* STATED PROBLEM: Reproduce the material starting with the line containing "FHW: 12:05 -> 00:05" and going on through the line containing "UYK: 5:22 -> 1:26". Substitute "AFQ" for "AFP" and leave everything else unchanged.

* GIVEN INFORMATION:
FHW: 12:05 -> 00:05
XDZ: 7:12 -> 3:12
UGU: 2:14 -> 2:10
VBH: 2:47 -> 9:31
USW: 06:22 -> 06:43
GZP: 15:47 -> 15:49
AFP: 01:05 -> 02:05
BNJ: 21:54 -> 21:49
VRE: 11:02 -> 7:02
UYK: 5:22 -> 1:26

---

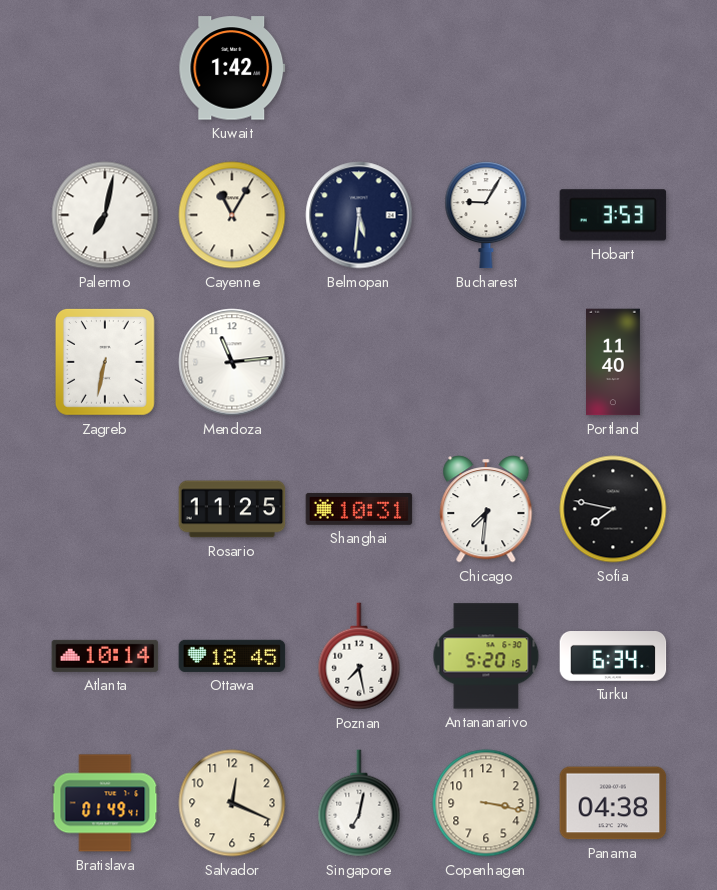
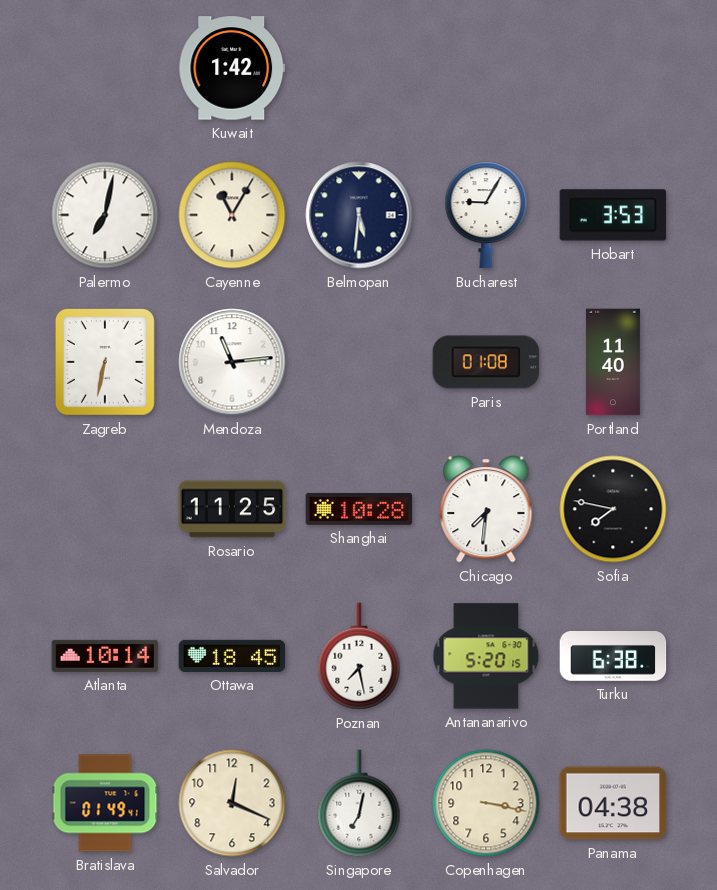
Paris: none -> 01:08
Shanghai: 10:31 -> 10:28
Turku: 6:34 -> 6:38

* ANSWER TO THE EXERCISE:
FHW: 12:05 -> 00:05
XDZ: 7:12 -> 3:12
UGU: 2:14 -> 2:10
VBH: 2:47 -> 9:31
USW: 06:22 -> 06:43
GZP: 15:47 -> 15:49
AFQ: 01:05 -> 02:05
BNJ: 21:54 -> 21:49
VRE: 11:02 -> 7:02
UYK: 5:22 -> 1:26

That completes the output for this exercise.